Exercise prompt ▸
Repeat precisely, and only, the lines between the line containing "window: (928, 446) -> (248, 499), moved" and the end of the listing below, both ends included.
<<<<
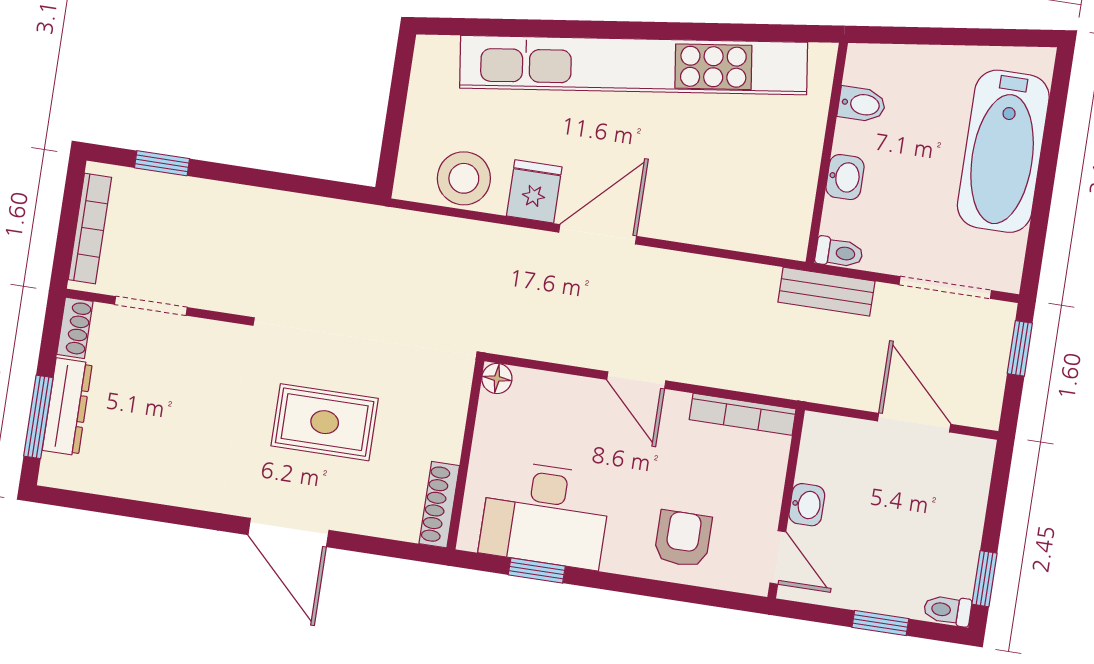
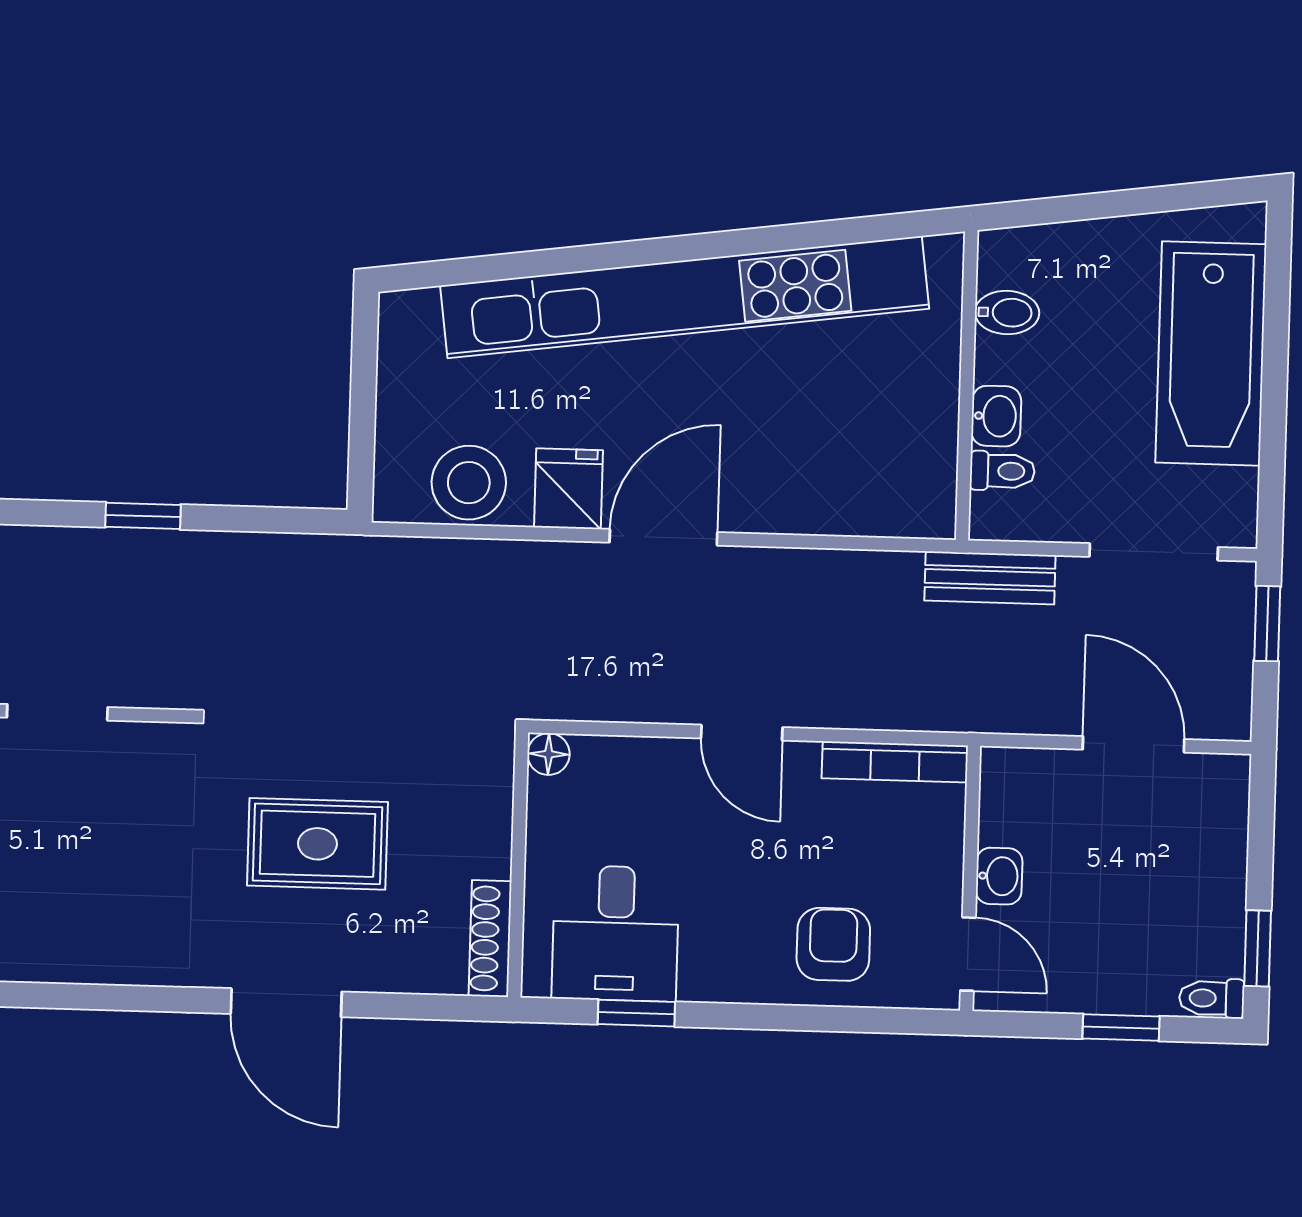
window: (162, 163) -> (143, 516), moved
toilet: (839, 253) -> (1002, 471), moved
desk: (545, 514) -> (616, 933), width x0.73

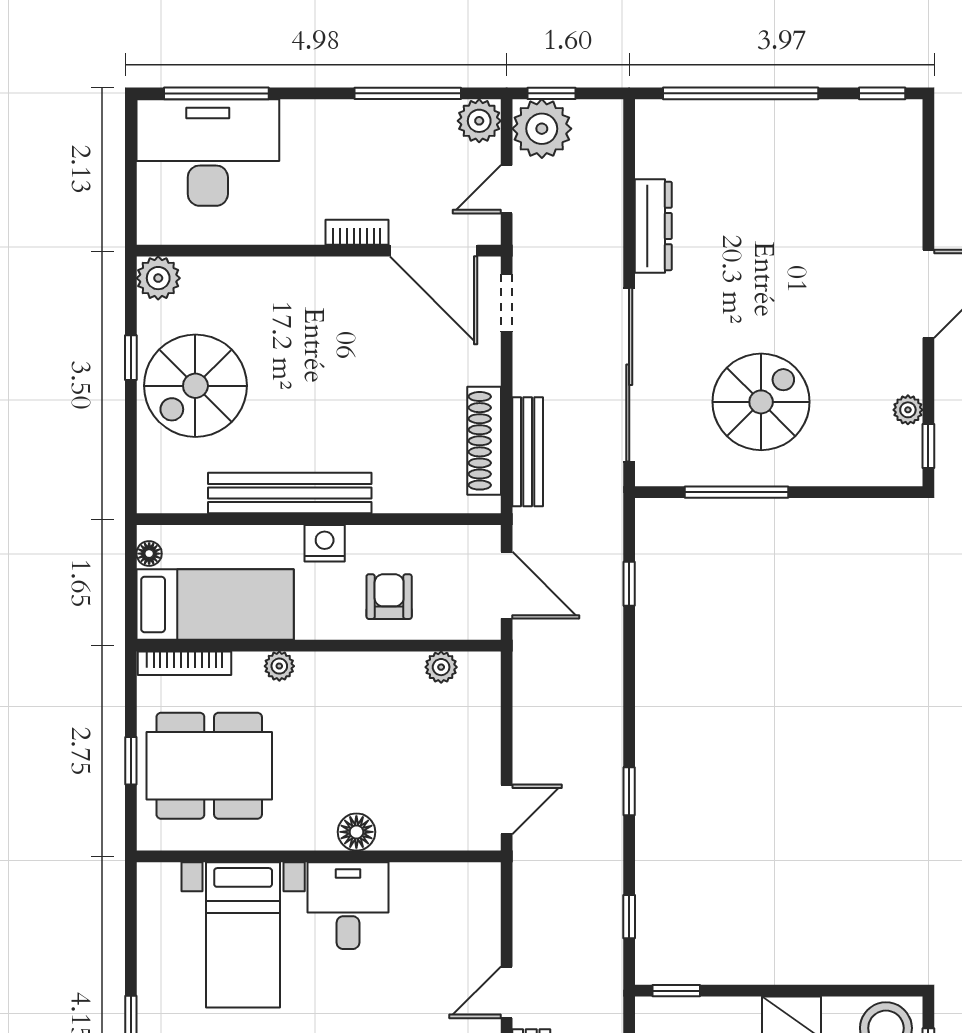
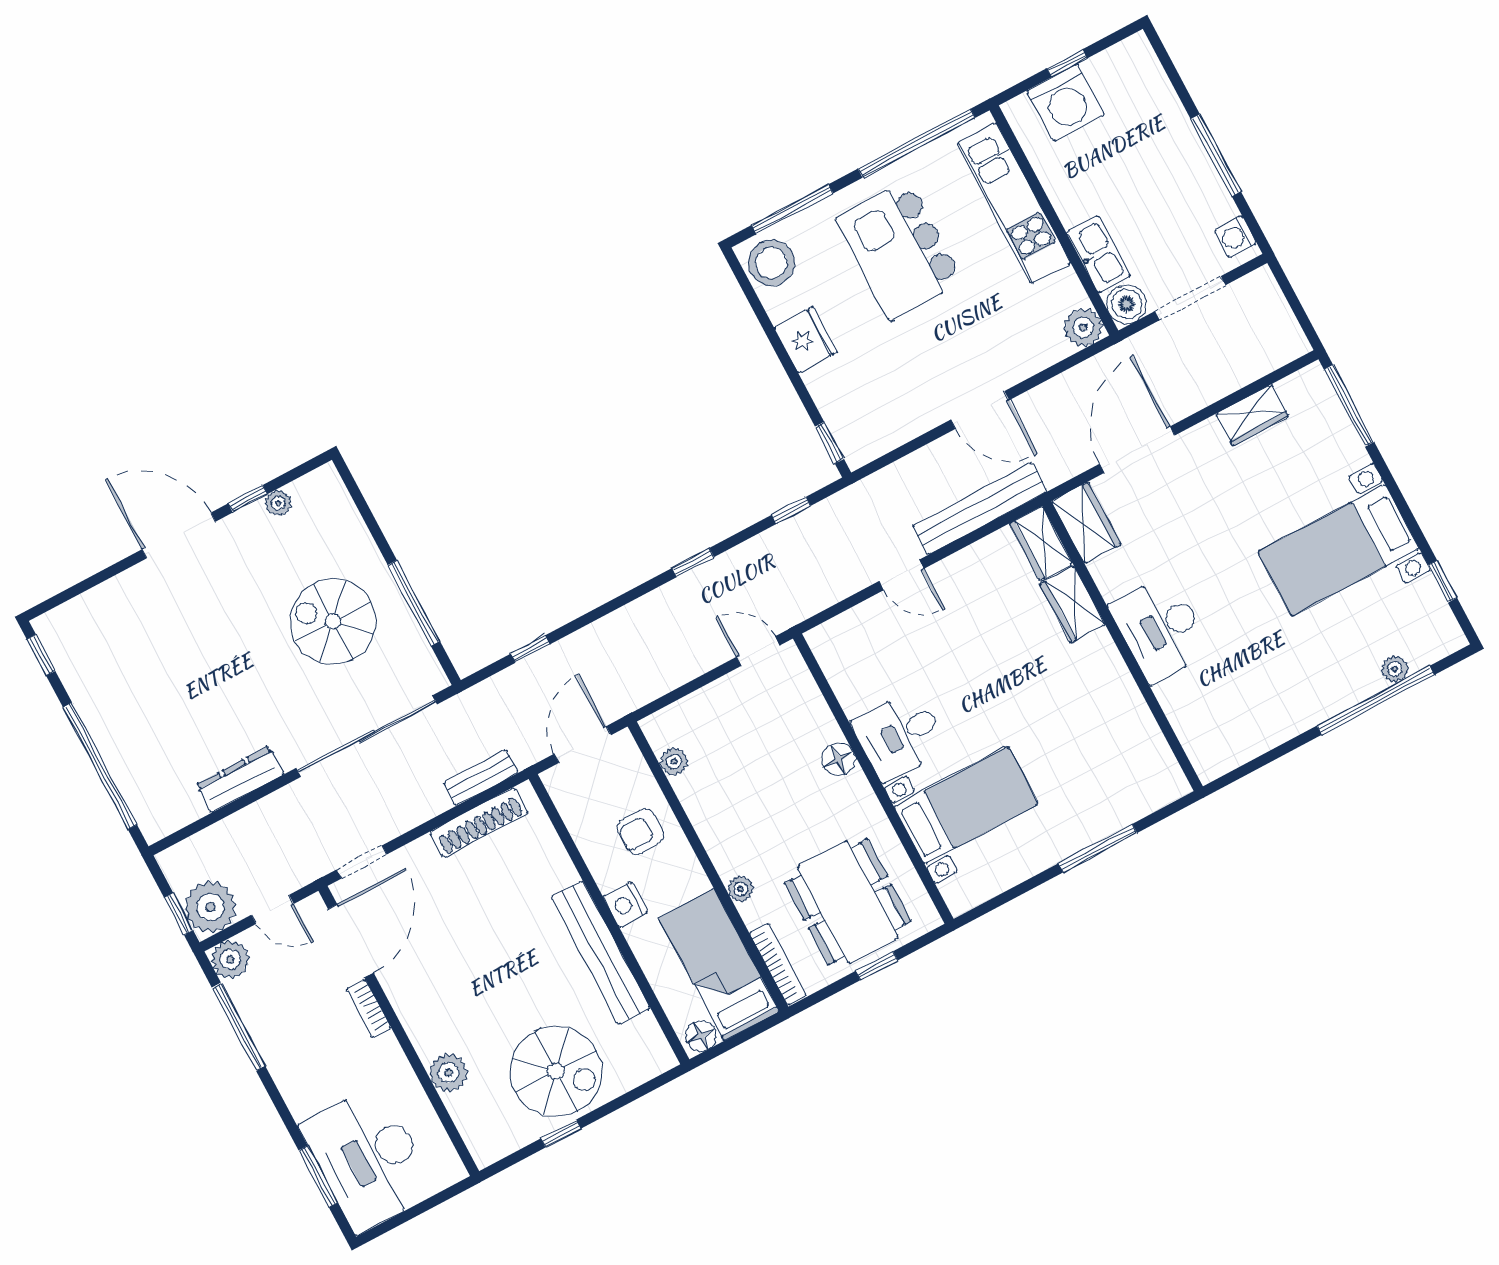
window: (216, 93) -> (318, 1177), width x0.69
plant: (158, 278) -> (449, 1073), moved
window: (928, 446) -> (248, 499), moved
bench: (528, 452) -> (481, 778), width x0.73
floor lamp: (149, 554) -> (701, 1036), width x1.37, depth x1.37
>>>>
Written response ▸
window: (928, 446) -> (248, 499), moved
bench: (528, 452) -> (481, 778), width x0.73
floor lamp: (149, 554) -> (701, 1036), width x1.37, depth x1.37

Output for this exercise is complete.